Output, word for word, the span of lines that starts at the one containing "camera: 45 degrees right, 15 degrees down" and ends at the last line of the records.

• **Material for the task**
▼
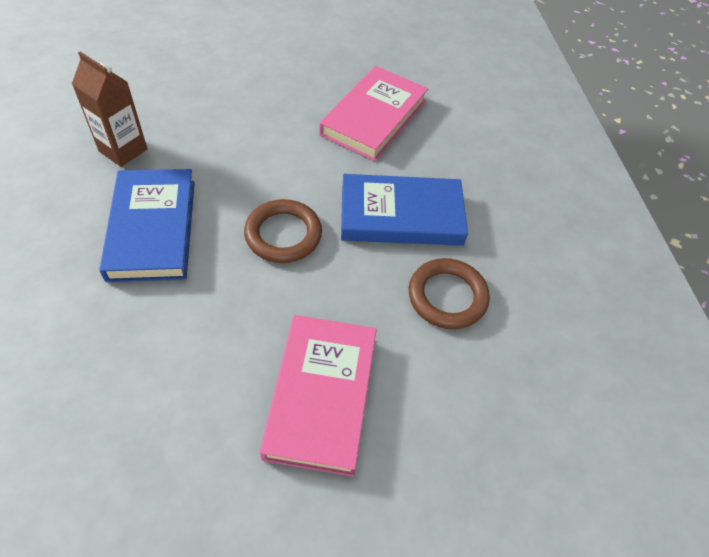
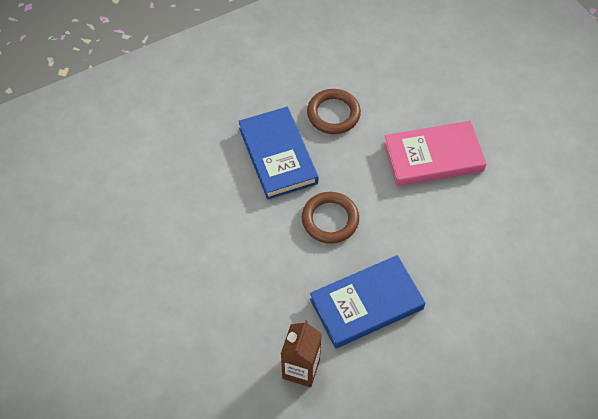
camera: 105 degrees left, 5 degrees up
(374, 118) = (180, 202): pink book -> none

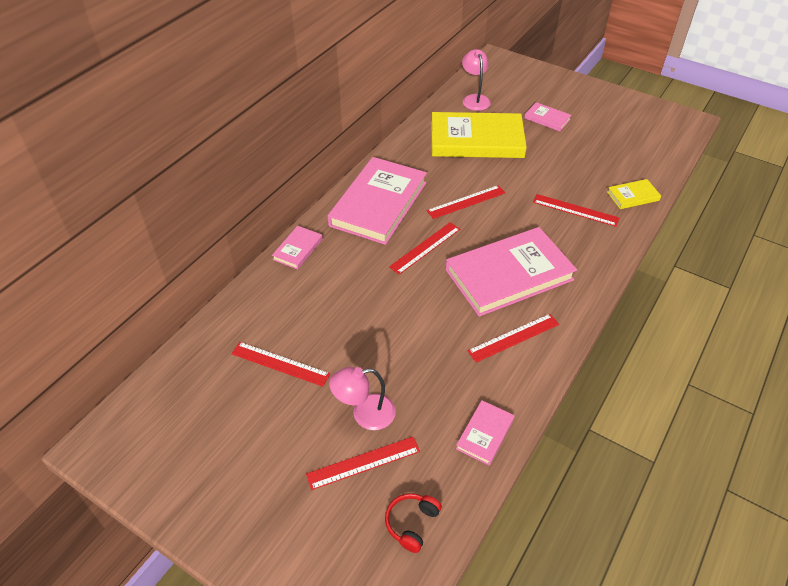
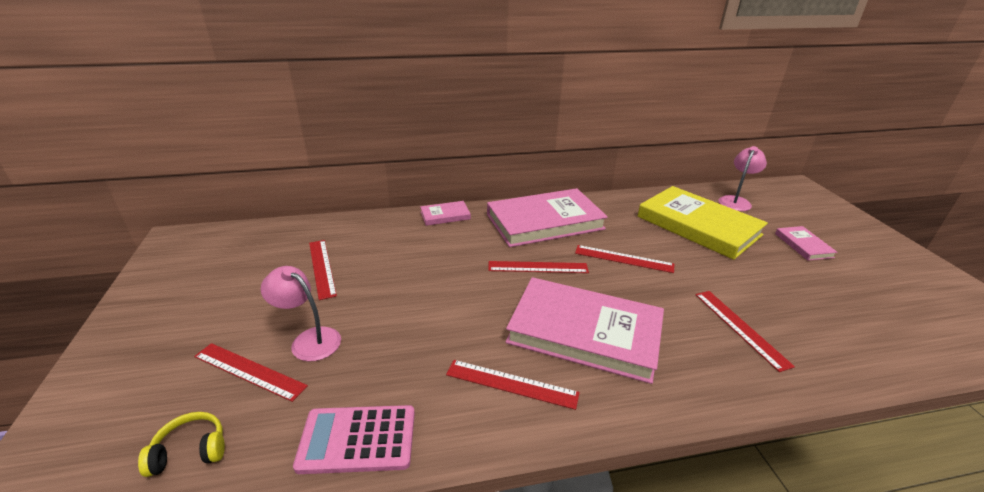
camera: 45 degrees right, 15 degrees down
(411, 523) = (190, 451): red headphones -> yellow headphones
(485, 434) = (357, 439): pink book -> pink calculator
(633, 196) = (843, 359): yellow book -> none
▲
• **Your solution**
camera: 45 degrees right, 15 degrees down
(411, 523) = (190, 451): red headphones -> yellow headphones
(485, 434) = (357, 439): pink book -> pink calculator
(633, 196) = (843, 359): yellow book -> none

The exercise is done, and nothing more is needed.